PROBLEM REQUIREMENTS: Please give the entries again in full and exactly, without any picture.

Segment Start: INFORMATION SHOWN

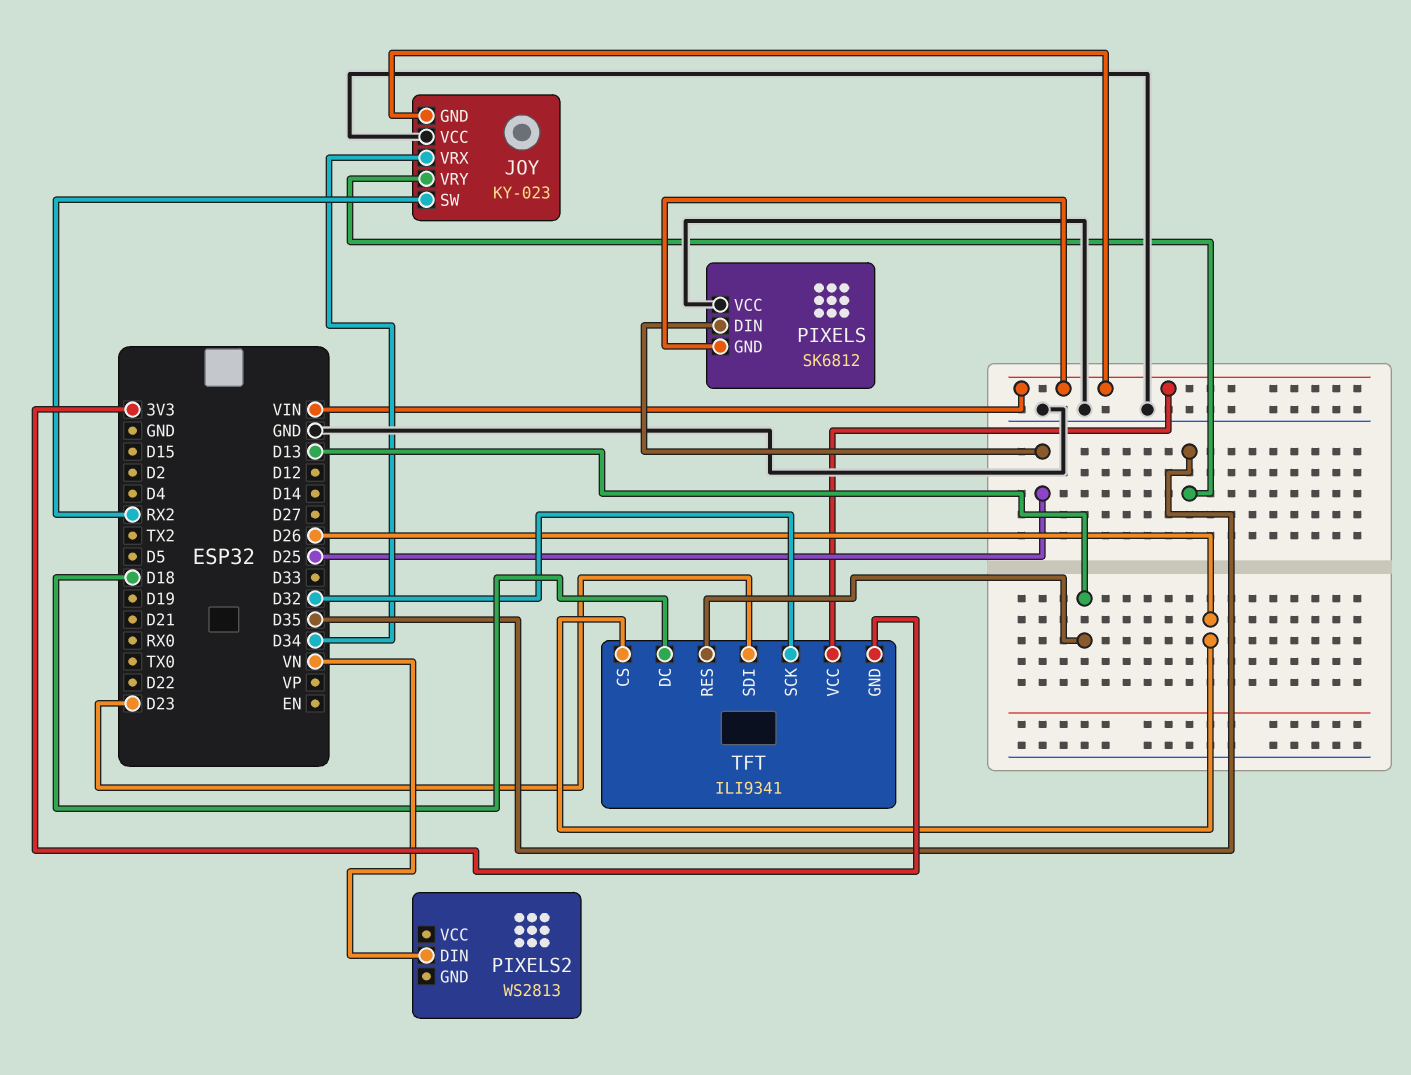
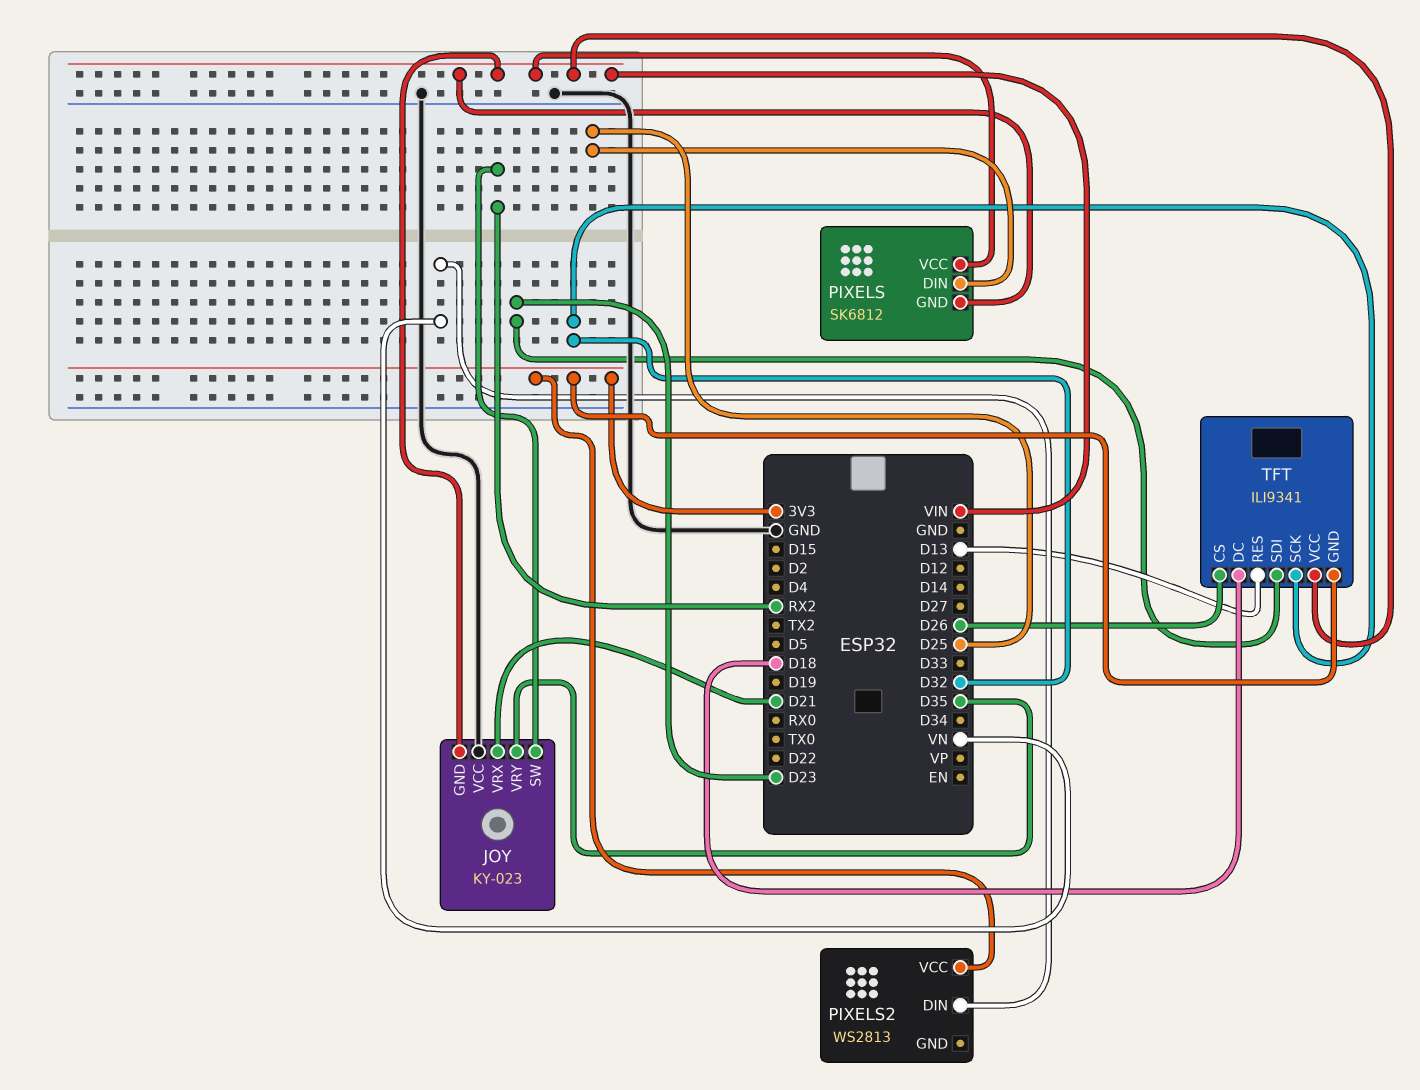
JOY pin VRX: D34 -> D21
PIXELS pin VCC: GND -> VIN
PIXELS2 pin VCC: none -> 3V3

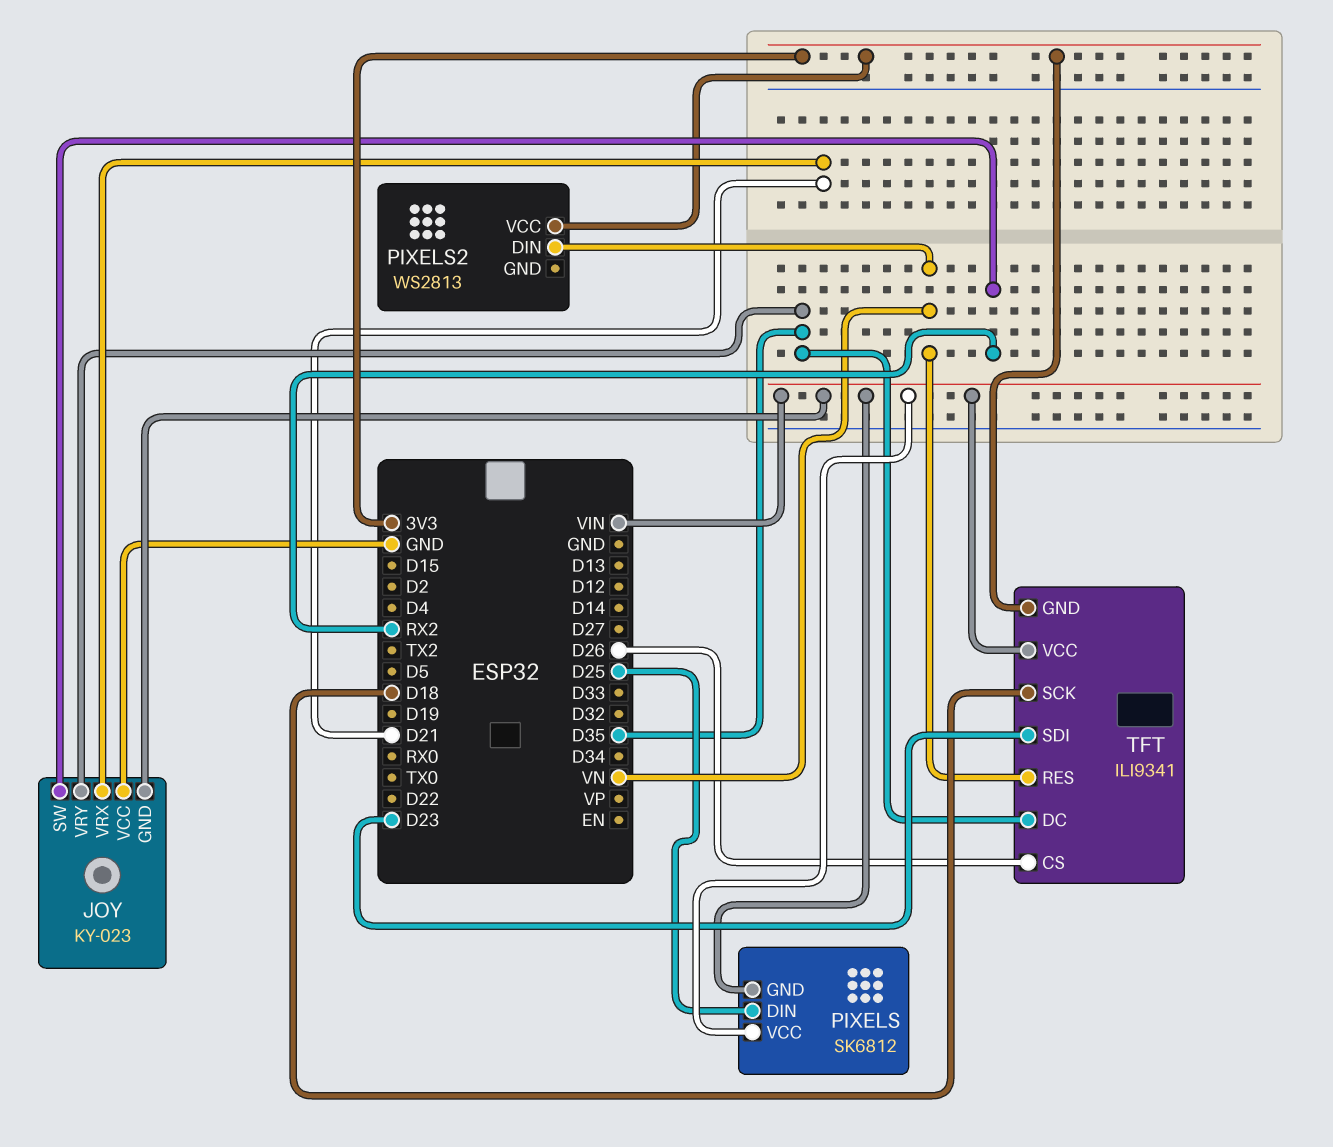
TFT pin DC: D18 -> D35
TFT pin RES: D13 -> VN
TFT pin SCK: D32 -> D18

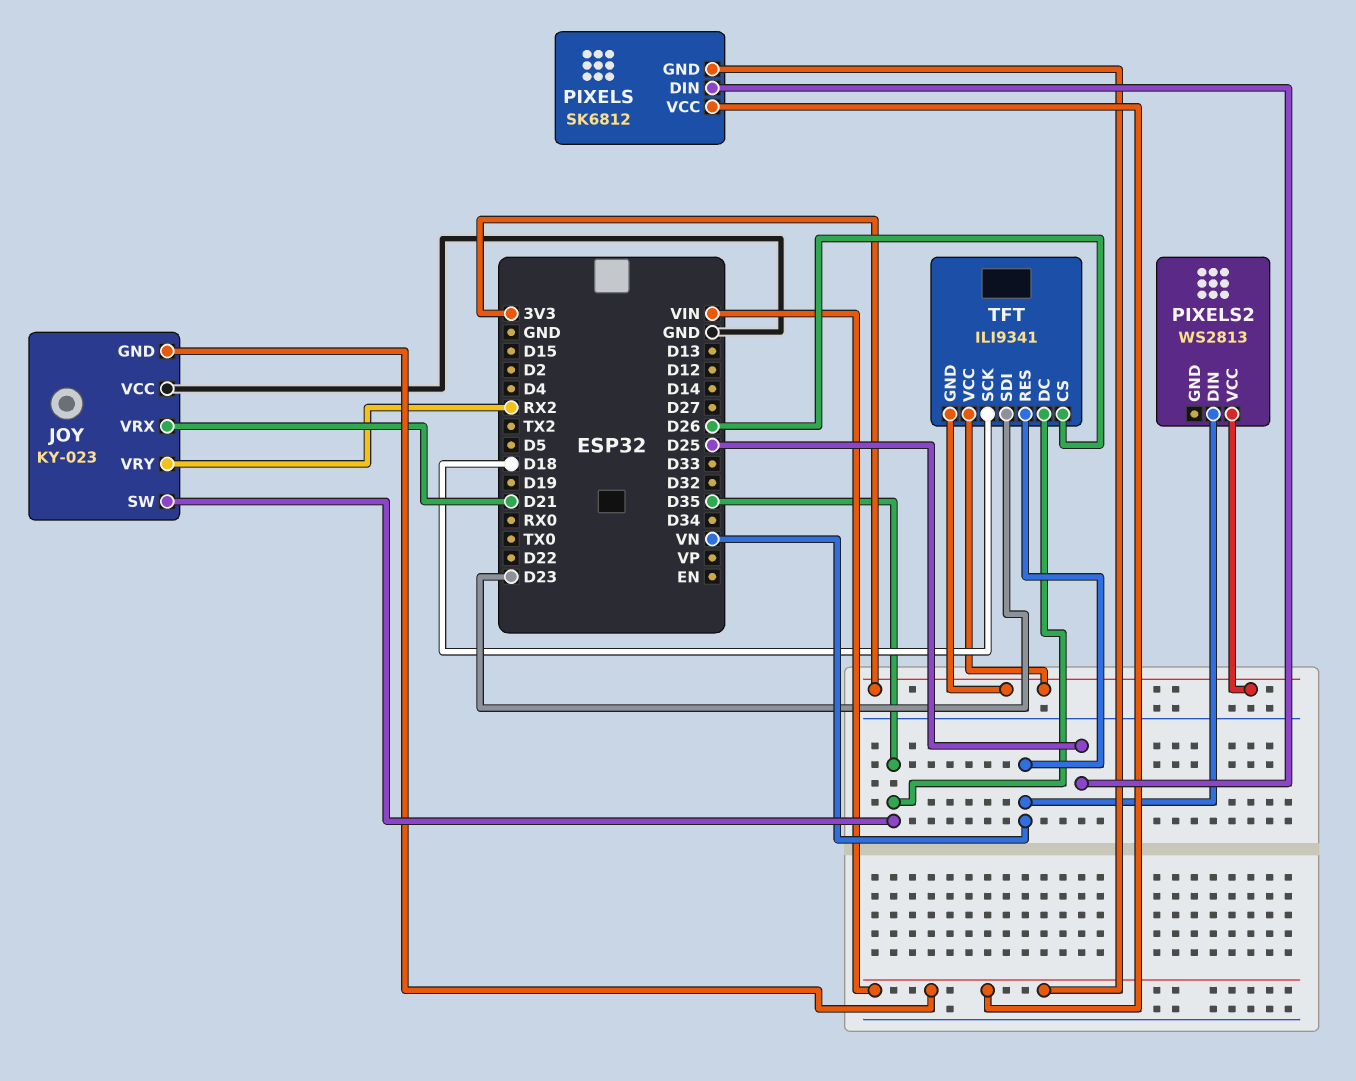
JOY pin SW: RX2 -> D35
JOY pin VRY: D35 -> RX2
TFT pin VCC: VIN -> 3V3

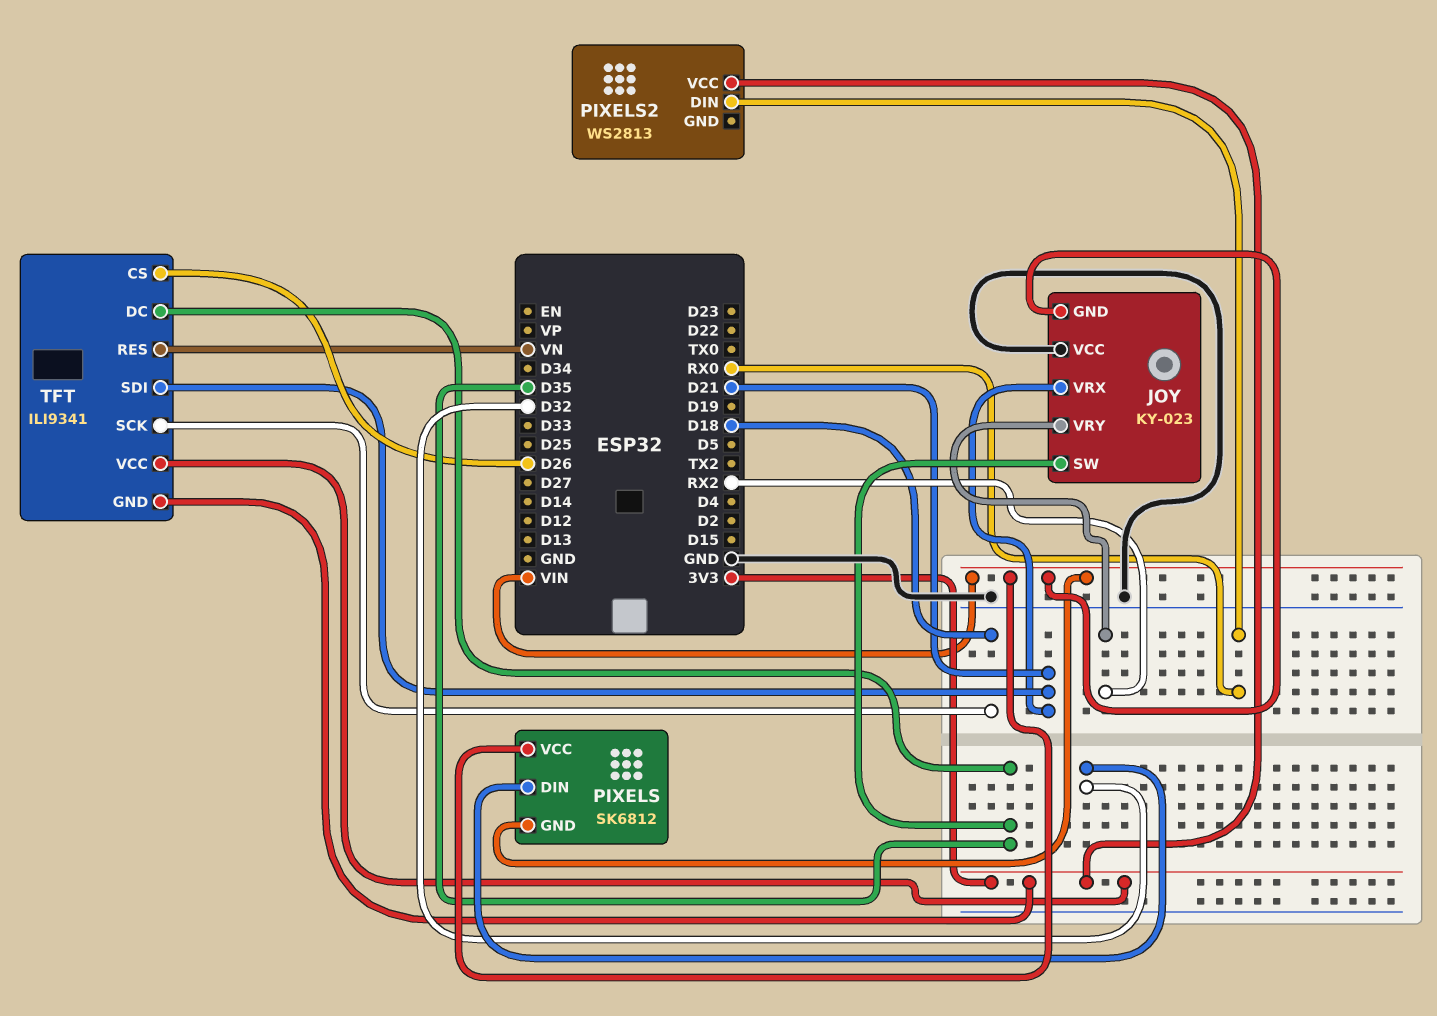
PIXELS pin DIN: D25 -> D32
PIXELS2 pin DIN: VN -> RX0
TFT pin SDI: D23 -> D21

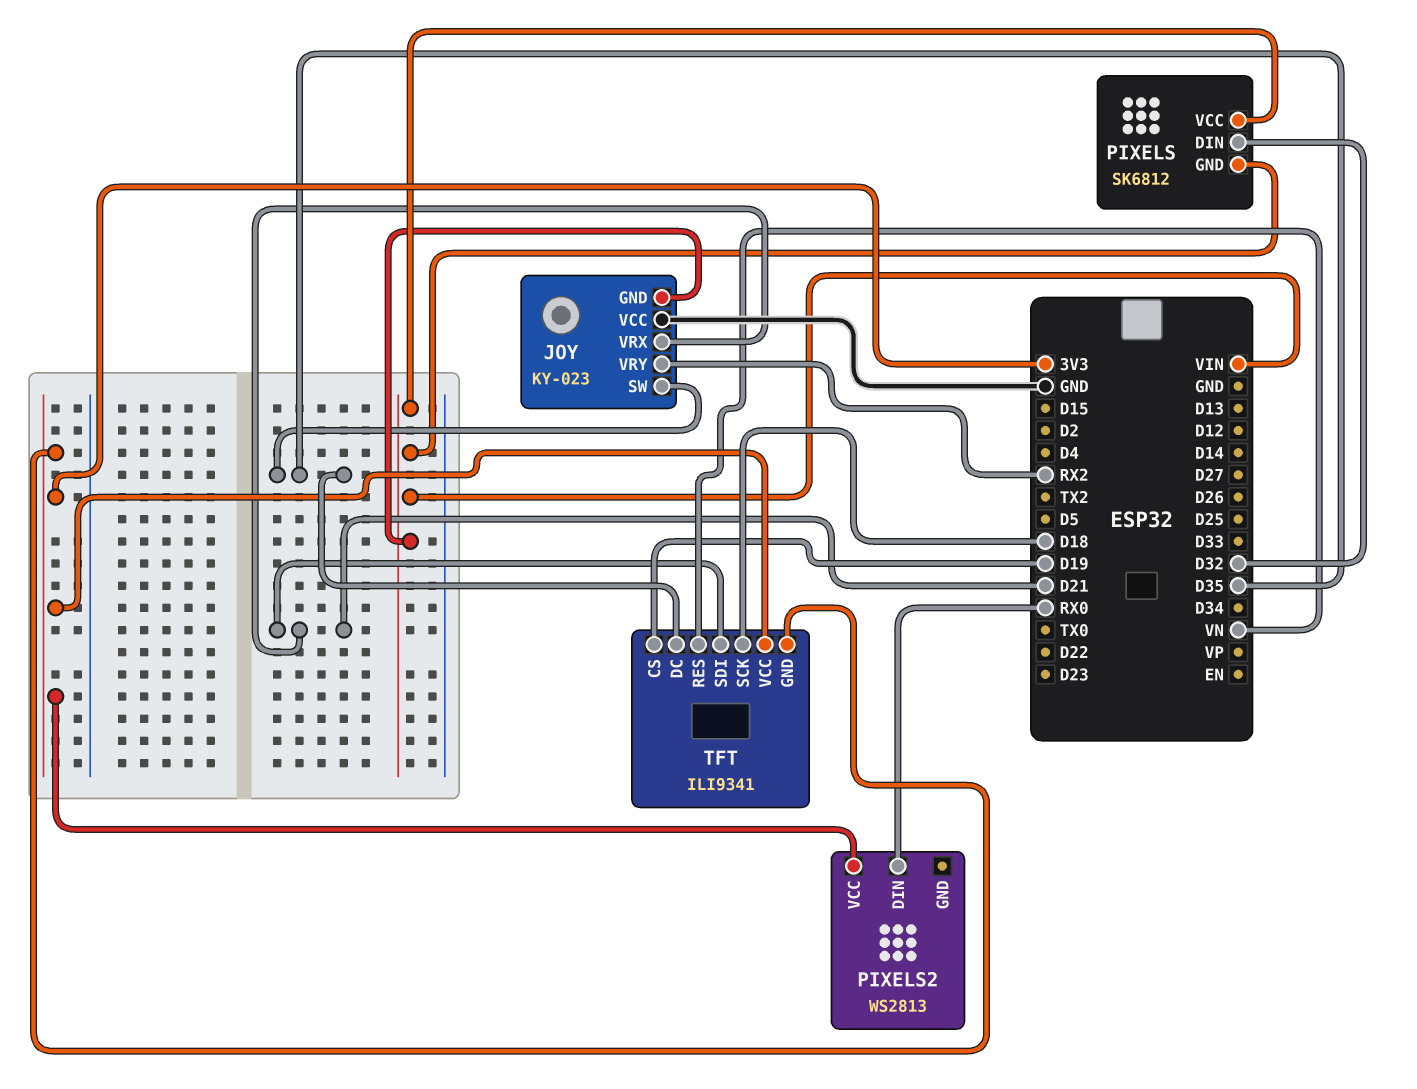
TFT pin CS: D26 -> D19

Segment End: INFORMATION SHOWN

YOUR SOLUTION:
JOY pin VRX: D34 -> D21
PIXELS pin VCC: GND -> VIN
PIXELS2 pin VCC: none -> 3V3

TFT pin DC: D18 -> D35
TFT pin RES: D13 -> VN
TFT pin SCK: D32 -> D18

JOY pin SW: RX2 -> D35
JOY pin VRY: D35 -> RX2
TFT pin VCC: VIN -> 3V3

PIXELS pin DIN: D25 -> D32
PIXELS2 pin DIN: VN -> RX0
TFT pin SDI: D23 -> D21

TFT pin CS: D26 -> D19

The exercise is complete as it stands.